━━ Task material ━━

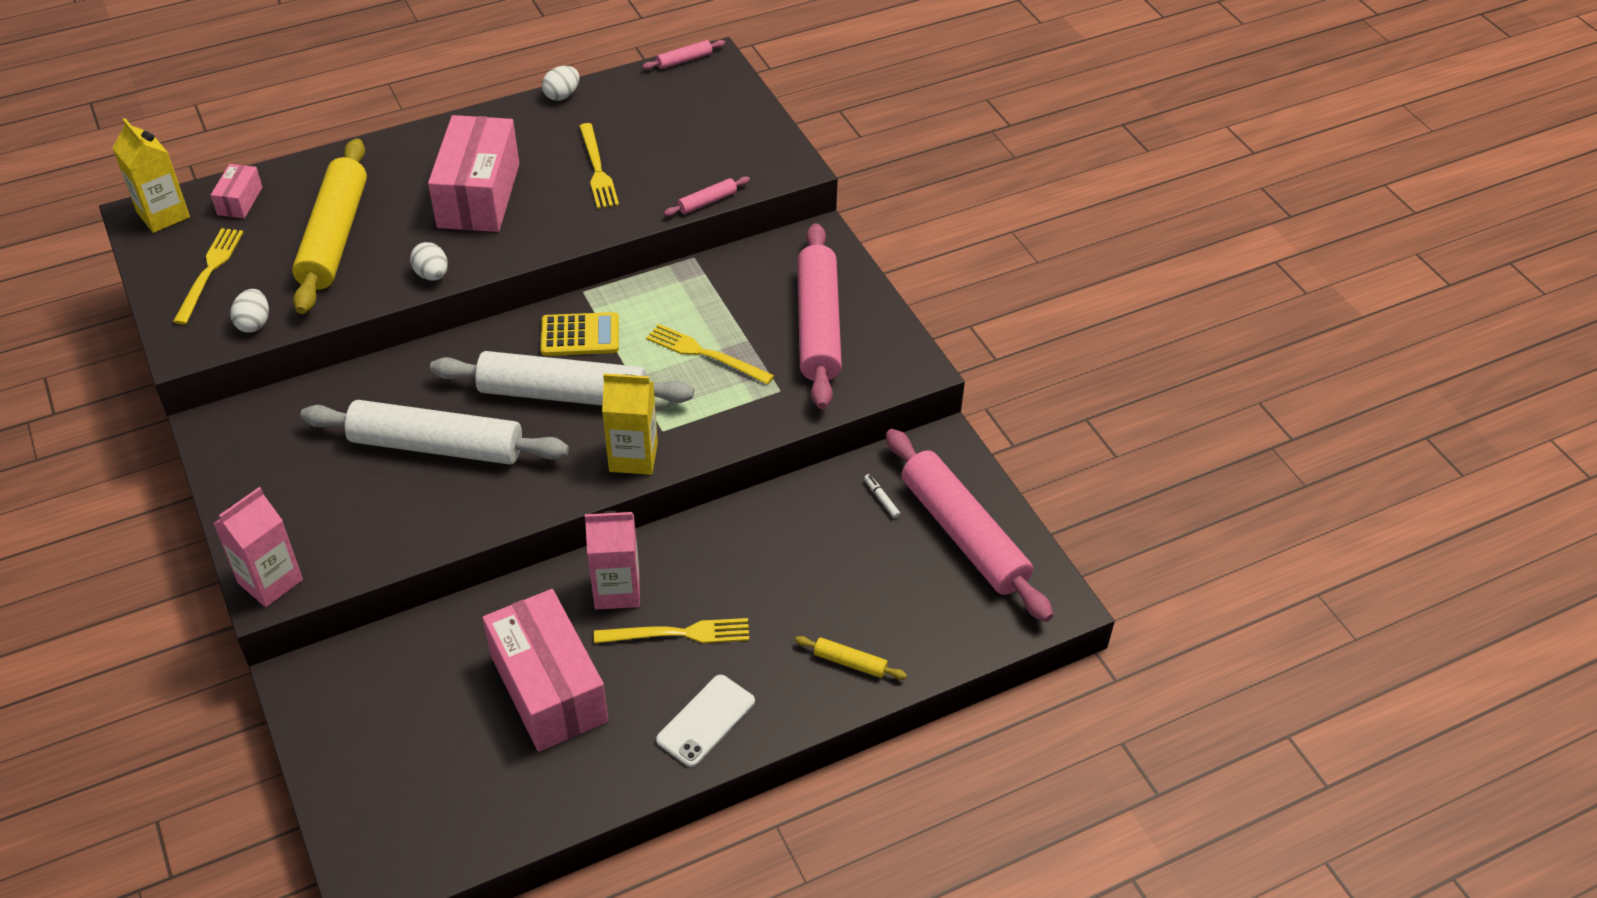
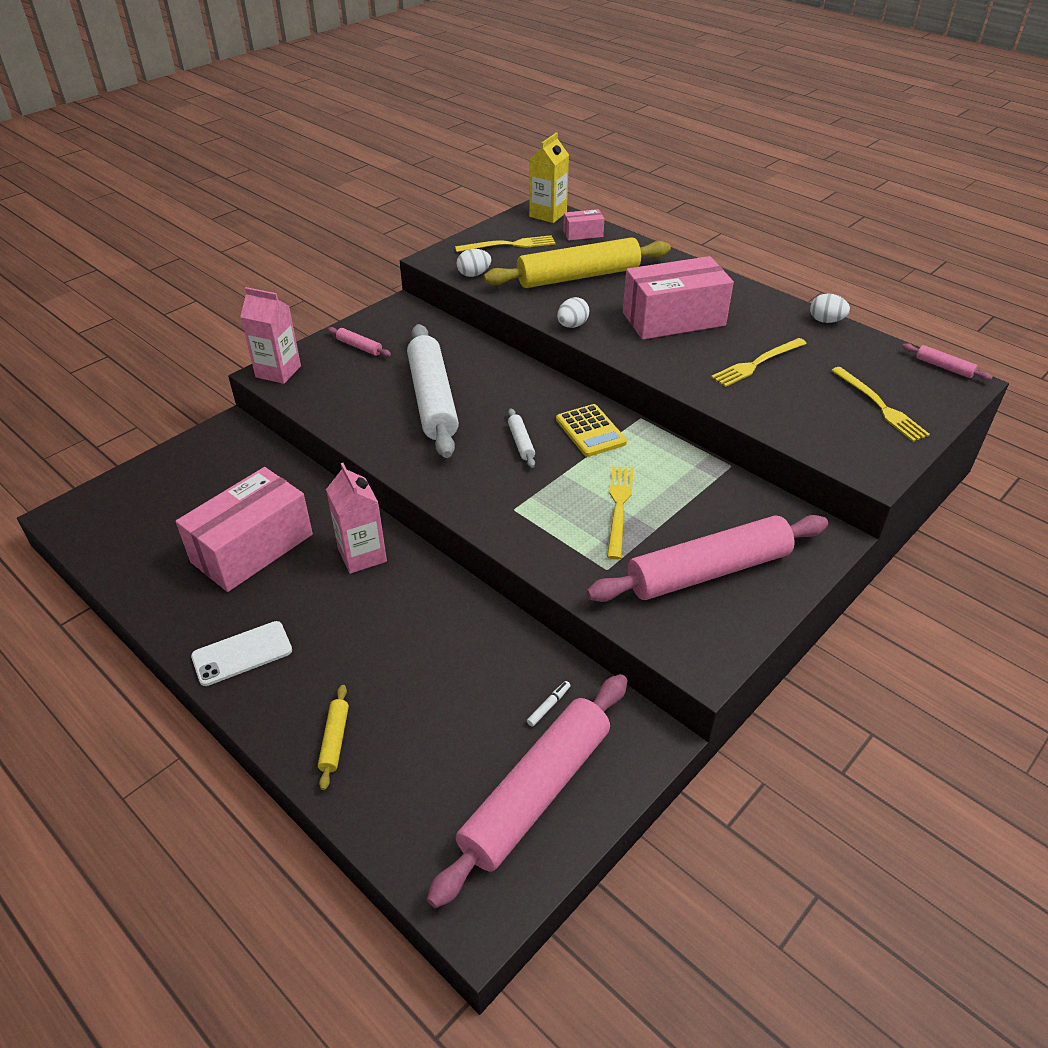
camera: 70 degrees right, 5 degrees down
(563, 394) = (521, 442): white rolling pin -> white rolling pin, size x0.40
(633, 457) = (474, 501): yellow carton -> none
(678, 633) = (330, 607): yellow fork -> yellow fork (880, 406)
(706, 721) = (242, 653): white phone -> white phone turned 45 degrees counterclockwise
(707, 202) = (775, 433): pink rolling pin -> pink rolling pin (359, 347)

━━━

**Work instructions**
Everything from the line containing "(633, 457) = (474, 501): yellow" to the end of the data above should be quoted exactly, please, both ends included, and nothing outside that span.

**Answer below**
(633, 457) = (474, 501): yellow carton -> none
(678, 633) = (330, 607): yellow fork -> yellow fork (880, 406)
(706, 721) = (242, 653): white phone -> white phone turned 45 degrees counterclockwise
(707, 202) = (775, 433): pink rolling pin -> pink rolling pin (359, 347)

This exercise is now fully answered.